▶ Exercise goal
Please return exactly the line that contains "white heart: 0 -> 1" and every line after it, through the last line of the records below, with no pictures.

▶ Scene difference descriptions
Segment Open

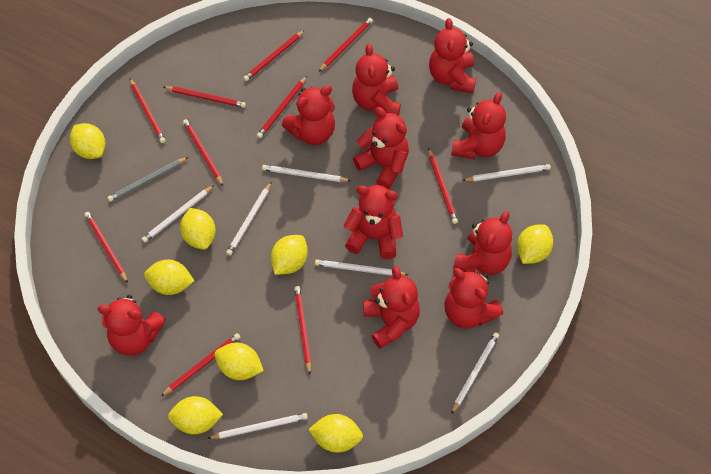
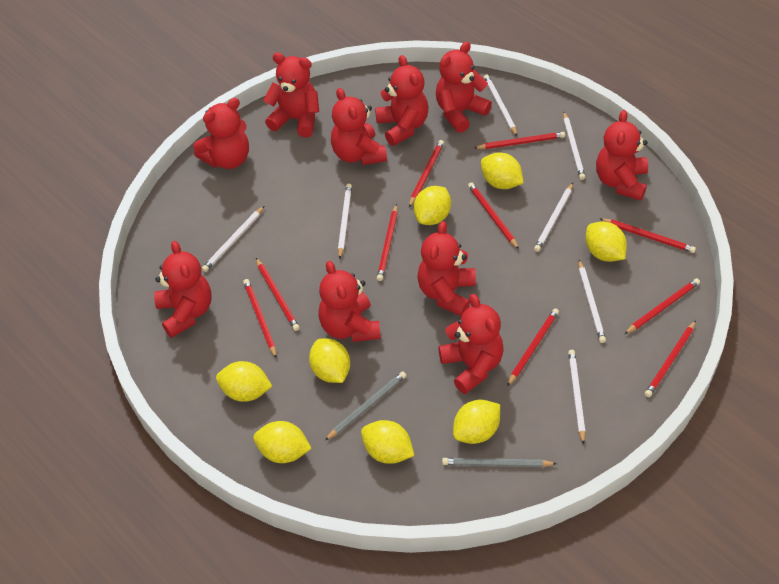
grey pencil: 1 -> 2

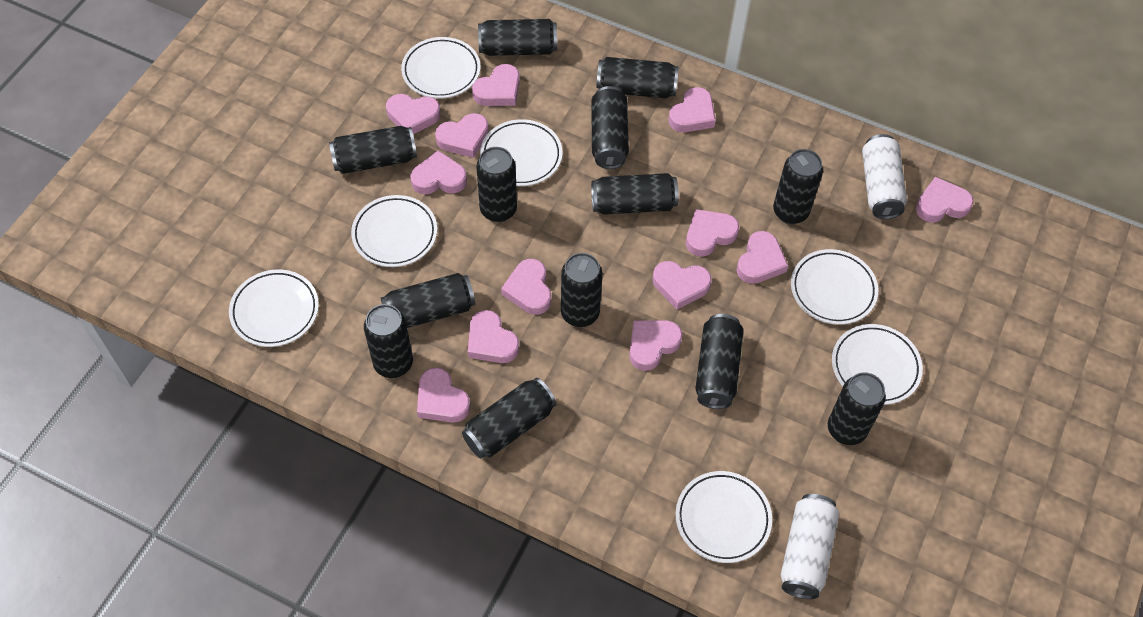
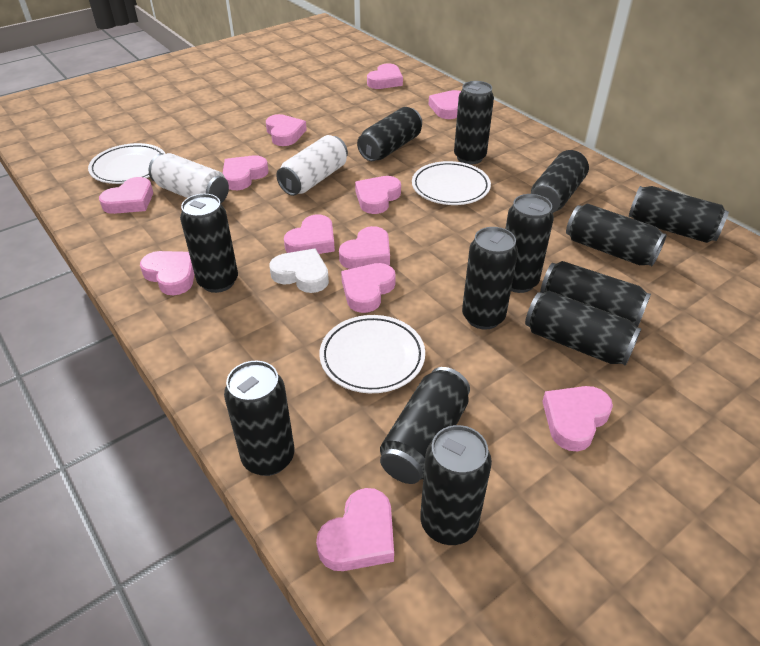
pink heart: 13 -> 12
white heart: 0 -> 1
white plate: 7 -> 3

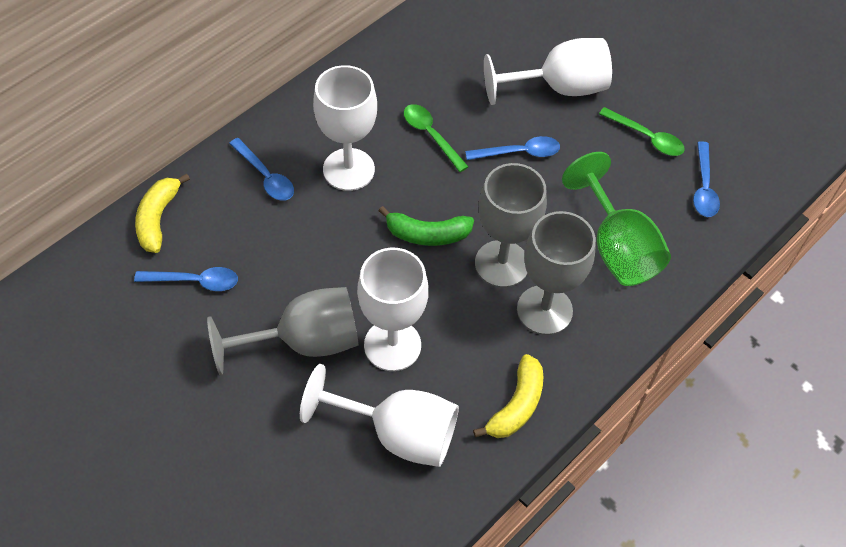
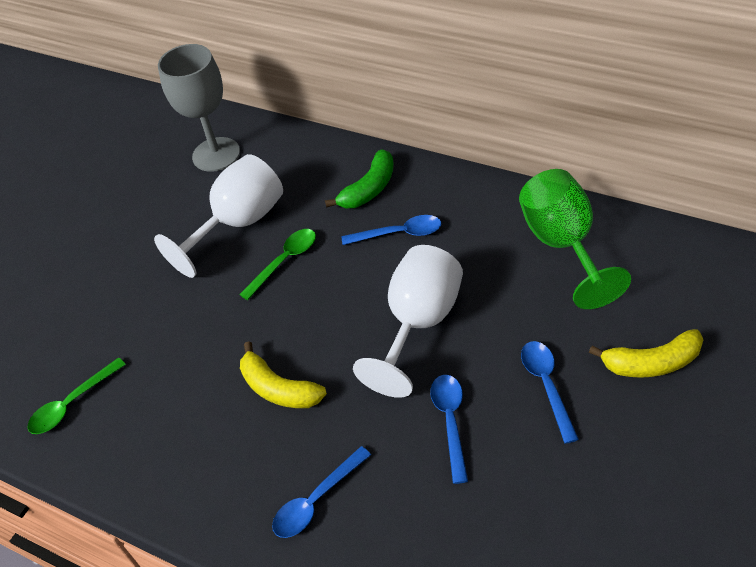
grey goblet: 3 -> 1
white goblet: 4 -> 2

Segment Closed

▶ Task result
white heart: 0 -> 1
white plate: 7 -> 3

grey goblet: 3 -> 1
white goblet: 4 -> 2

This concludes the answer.